Directions for this task >> Set down the listing exactly as given, minus images.

****

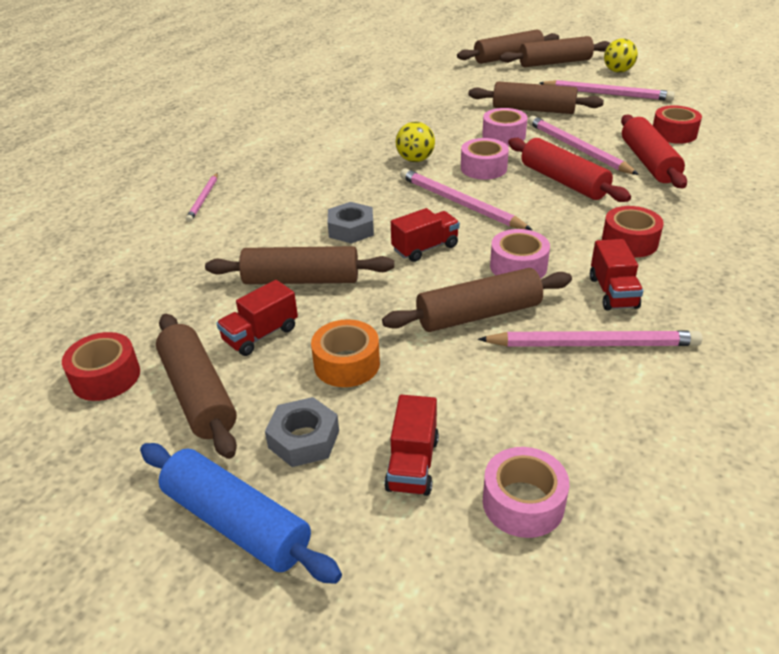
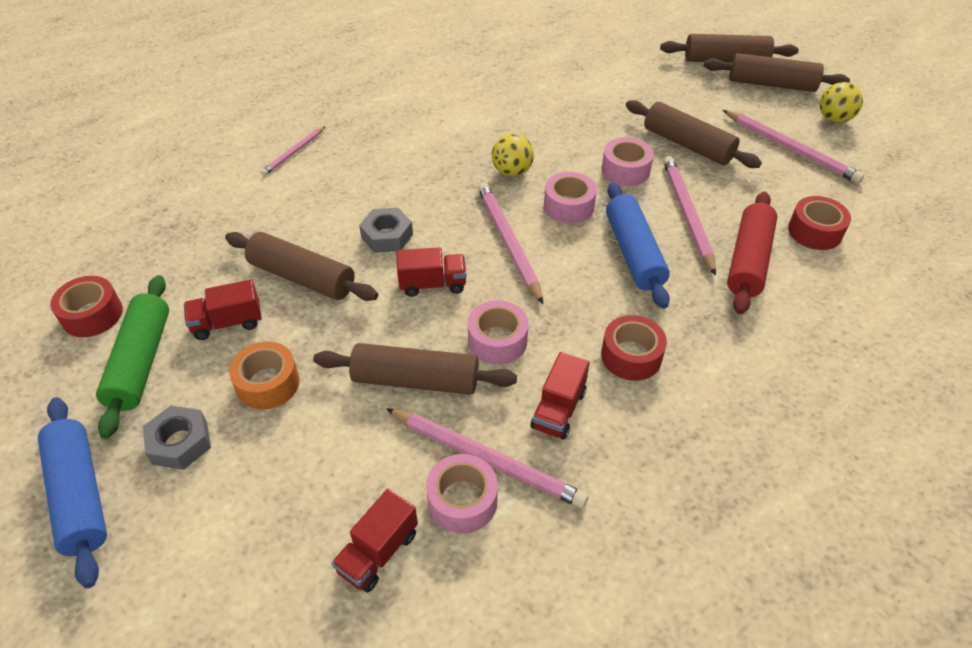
camera: 25 degrees right, 10 degrees up
(199, 394) = (141, 362): brown rolling pin -> green rolling pin
(412, 464) = (238, 507): red truck -> red truck (378, 552)
(523, 503) = (288, 589): pink tape -> pink tape (462, 501)
(563, 181) = (633, 253): red rolling pin -> blue rolling pin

****

Solution for this exercise >>
camera: 25 degrees right, 10 degrees up
(199, 394) = (141, 362): brown rolling pin -> green rolling pin
(412, 464) = (238, 507): red truck -> red truck (378, 552)
(523, 503) = (288, 589): pink tape -> pink tape (462, 501)
(563, 181) = (633, 253): red rolling pin -> blue rolling pin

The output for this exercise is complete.